The result should be an exact copy of the entries that follow, with no pictures included.

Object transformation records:
-=-=-

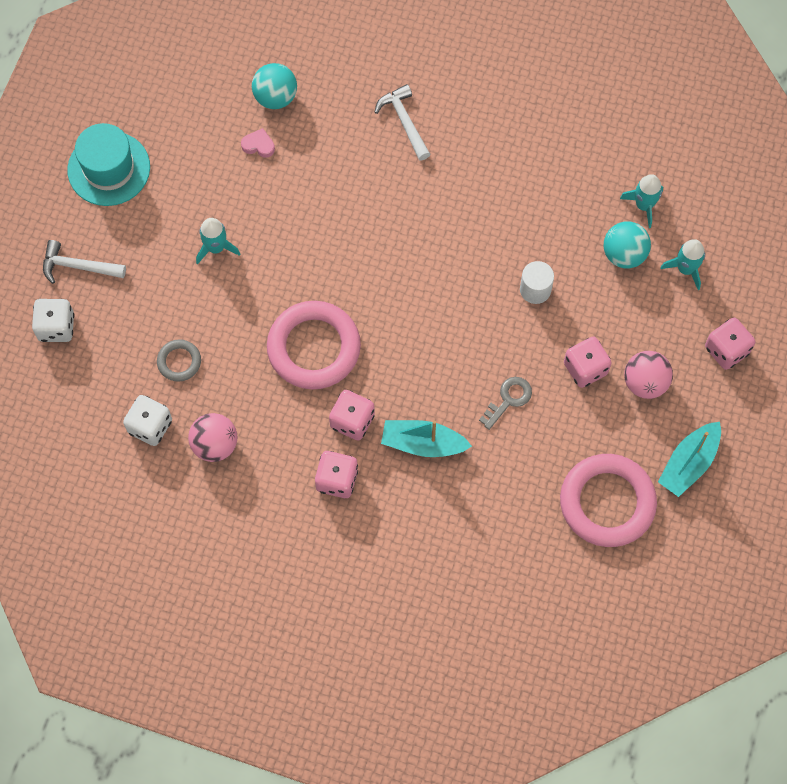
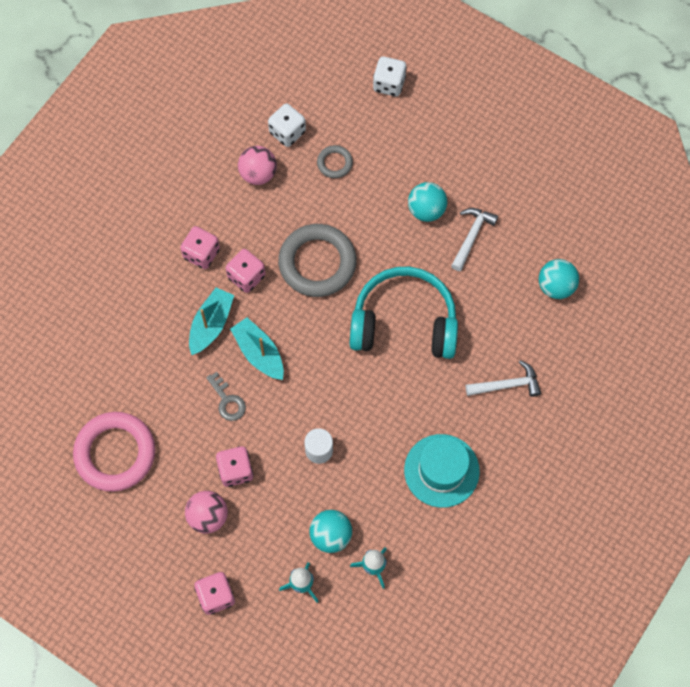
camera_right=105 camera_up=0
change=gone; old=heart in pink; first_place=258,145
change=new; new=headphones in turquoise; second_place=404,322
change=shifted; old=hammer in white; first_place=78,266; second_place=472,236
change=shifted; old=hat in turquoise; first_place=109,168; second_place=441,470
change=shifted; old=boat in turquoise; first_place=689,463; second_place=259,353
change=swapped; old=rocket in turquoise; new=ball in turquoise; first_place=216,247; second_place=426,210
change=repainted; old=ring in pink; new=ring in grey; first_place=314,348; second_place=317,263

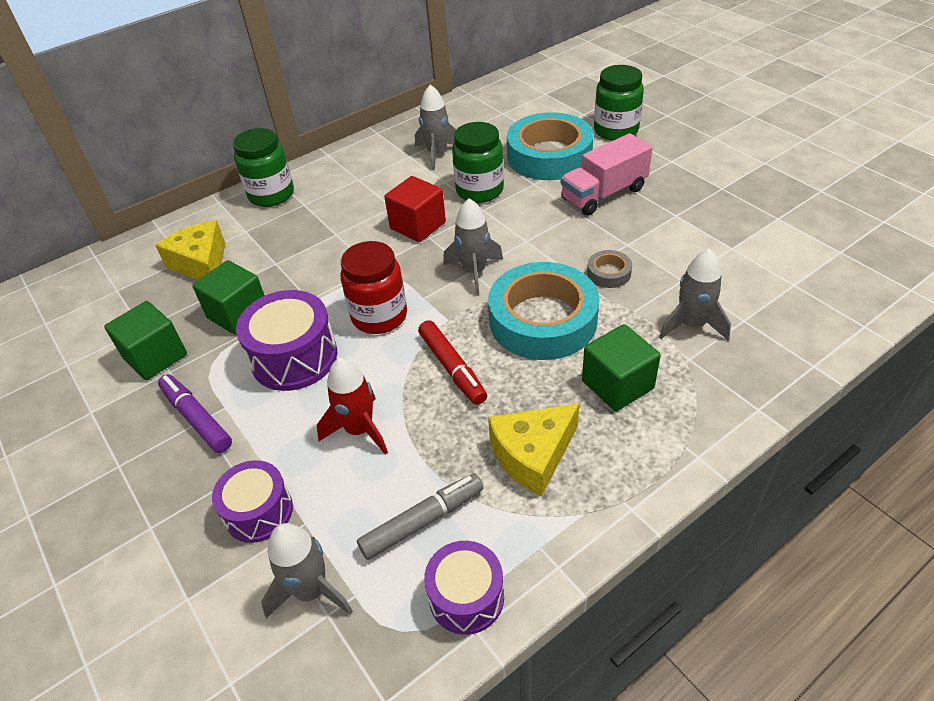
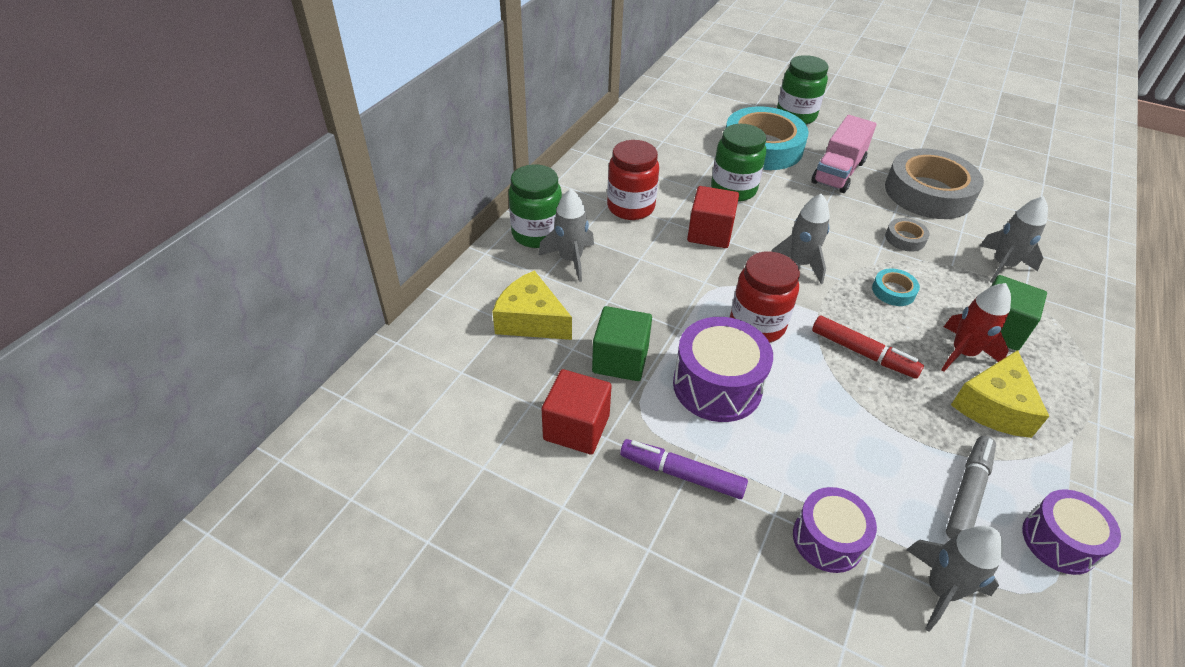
camera_right=-30 camera_up=0
change=new; new=jar in red; second_place=630,207
change=new; new=tape in grey; second_place=928,192
change=shifted; old=rocket in red; first_place=359,430; second_place=962,353
change=shifted; old=rocket in grey; first_place=437,154; second_place=570,259
change=repainted; old=cube in green; new=cube in red; first_place=155,356; second_place=576,427
change=scaled; old=tape in turquoise; first_place=543,320; second_place=893,291; factor=0.42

-=-=-

- [Answer box]
camera_right=105 camera_up=0
change=gone; old=heart in pink; first_place=258,145
change=new; new=headphones in turquoise; second_place=404,322
change=shifted; old=hammer in white; first_place=78,266; second_place=472,236
change=shifted; old=hat in turquoise; first_place=109,168; second_place=441,470
change=shifted; old=boat in turquoise; first_place=689,463; second_place=259,353
change=swapped; old=rocket in turquoise; new=ball in turquoise; first_place=216,247; second_place=426,210
change=repainted; old=ring in pink; new=ring in grey; first_place=314,348; second_place=317,263

camera_right=-30 camera_up=0
change=new; new=jar in red; second_place=630,207
change=new; new=tape in grey; second_place=928,192
change=shifted; old=rocket in red; first_place=359,430; second_place=962,353
change=shifted; old=rocket in grey; first_place=437,154; second_place=570,259
change=repainted; old=cube in green; new=cube in red; first_place=155,356; second_place=576,427
change=scaled; old=tape in turquoise; first_place=543,320; second_place=893,291; factor=0.42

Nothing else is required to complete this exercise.